### What is being asked
Once you have read the listing, retype all of it exactly.

### Provided entries
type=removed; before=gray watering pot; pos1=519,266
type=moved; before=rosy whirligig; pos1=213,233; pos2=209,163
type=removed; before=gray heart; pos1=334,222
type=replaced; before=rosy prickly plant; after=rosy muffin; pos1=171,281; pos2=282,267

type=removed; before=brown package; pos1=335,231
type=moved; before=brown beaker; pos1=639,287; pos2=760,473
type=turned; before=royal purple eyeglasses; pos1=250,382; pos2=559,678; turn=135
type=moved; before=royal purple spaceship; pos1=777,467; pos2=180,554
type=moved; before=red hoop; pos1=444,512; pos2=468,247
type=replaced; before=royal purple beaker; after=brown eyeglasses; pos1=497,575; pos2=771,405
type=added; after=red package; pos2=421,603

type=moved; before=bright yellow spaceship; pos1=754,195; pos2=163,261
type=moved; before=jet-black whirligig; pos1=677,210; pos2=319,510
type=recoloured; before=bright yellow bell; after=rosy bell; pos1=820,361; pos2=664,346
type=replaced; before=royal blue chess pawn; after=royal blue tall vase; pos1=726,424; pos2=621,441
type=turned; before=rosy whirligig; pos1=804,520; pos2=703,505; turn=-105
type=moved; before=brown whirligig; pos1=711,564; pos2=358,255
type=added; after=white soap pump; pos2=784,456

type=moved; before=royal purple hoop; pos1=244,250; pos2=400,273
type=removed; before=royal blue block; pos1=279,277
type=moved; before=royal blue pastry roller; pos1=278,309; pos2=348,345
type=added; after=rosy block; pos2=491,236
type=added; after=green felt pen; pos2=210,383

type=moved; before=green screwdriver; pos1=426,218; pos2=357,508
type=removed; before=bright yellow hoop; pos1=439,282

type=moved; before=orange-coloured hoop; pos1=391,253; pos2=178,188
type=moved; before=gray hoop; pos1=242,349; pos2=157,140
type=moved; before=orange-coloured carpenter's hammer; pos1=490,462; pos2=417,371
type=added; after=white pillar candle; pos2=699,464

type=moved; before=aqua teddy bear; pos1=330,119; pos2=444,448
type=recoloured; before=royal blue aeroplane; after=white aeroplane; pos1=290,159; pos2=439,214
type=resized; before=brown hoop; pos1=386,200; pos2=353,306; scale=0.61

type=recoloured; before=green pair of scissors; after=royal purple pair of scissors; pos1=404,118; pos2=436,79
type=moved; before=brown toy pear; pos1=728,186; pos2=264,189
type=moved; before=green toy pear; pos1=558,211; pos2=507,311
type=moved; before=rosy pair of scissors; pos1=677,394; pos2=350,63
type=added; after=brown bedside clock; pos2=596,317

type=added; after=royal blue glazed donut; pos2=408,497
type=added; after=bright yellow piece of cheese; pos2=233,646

### Output for this exercise
type=removed; before=gray watering pot; pos1=519,266
type=moved; before=rosy whirligig; pos1=213,233; pos2=209,163
type=removed; before=gray heart; pos1=334,222
type=replaced; before=rosy prickly plant; after=rosy muffin; pos1=171,281; pos2=282,267

type=removed; before=brown package; pos1=335,231
type=moved; before=brown beaker; pos1=639,287; pos2=760,473
type=turned; before=royal purple eyeglasses; pos1=250,382; pos2=559,678; turn=135
type=moved; before=royal purple spaceship; pos1=777,467; pos2=180,554
type=moved; before=red hoop; pos1=444,512; pos2=468,247
type=replaced; before=royal purple beaker; after=brown eyeglasses; pos1=497,575; pos2=771,405
type=added; after=red package; pos2=421,603

type=moved; before=bright yellow spaceship; pos1=754,195; pos2=163,261
type=moved; before=jet-black whirligig; pos1=677,210; pos2=319,510
type=recoloured; before=bright yellow bell; after=rosy bell; pos1=820,361; pos2=664,346
type=replaced; before=royal blue chess pawn; after=royal blue tall vase; pos1=726,424; pos2=621,441
type=turned; before=rosy whirligig; pos1=804,520; pos2=703,505; turn=-105
type=moved; before=brown whirligig; pos1=711,564; pos2=358,255
type=added; after=white soap pump; pos2=784,456

type=moved; before=royal purple hoop; pos1=244,250; pos2=400,273
type=removed; before=royal blue block; pos1=279,277
type=moved; before=royal blue pastry roller; pos1=278,309; pos2=348,345
type=added; after=rosy block; pos2=491,236
type=added; after=green felt pen; pos2=210,383

type=moved; before=green screwdriver; pos1=426,218; pos2=357,508
type=removed; before=bright yellow hoop; pos1=439,282

type=moved; before=orange-coloured hoop; pos1=391,253; pos2=178,188
type=moved; before=gray hoop; pos1=242,349; pos2=157,140
type=moved; before=orange-coloured carpenter's hammer; pos1=490,462; pos2=417,371
type=added; after=white pillar candle; pos2=699,464

type=moved; before=aqua teddy bear; pos1=330,119; pos2=444,448
type=recoloured; before=royal blue aeroplane; after=white aeroplane; pos1=290,159; pos2=439,214
type=resized; before=brown hoop; pos1=386,200; pos2=353,306; scale=0.61

type=recoloured; before=green pair of scissors; after=royal purple pair of scissors; pos1=404,118; pos2=436,79
type=moved; before=brown toy pear; pos1=728,186; pos2=264,189
type=moved; before=green toy pear; pos1=558,211; pos2=507,311
type=moved; before=rosy pair of scissors; pos1=677,394; pos2=350,63
type=added; after=brown bedside clock; pos2=596,317

type=added; after=royal blue glazed donut; pos2=408,497
type=added; after=bright yellow piece of cheese; pos2=233,646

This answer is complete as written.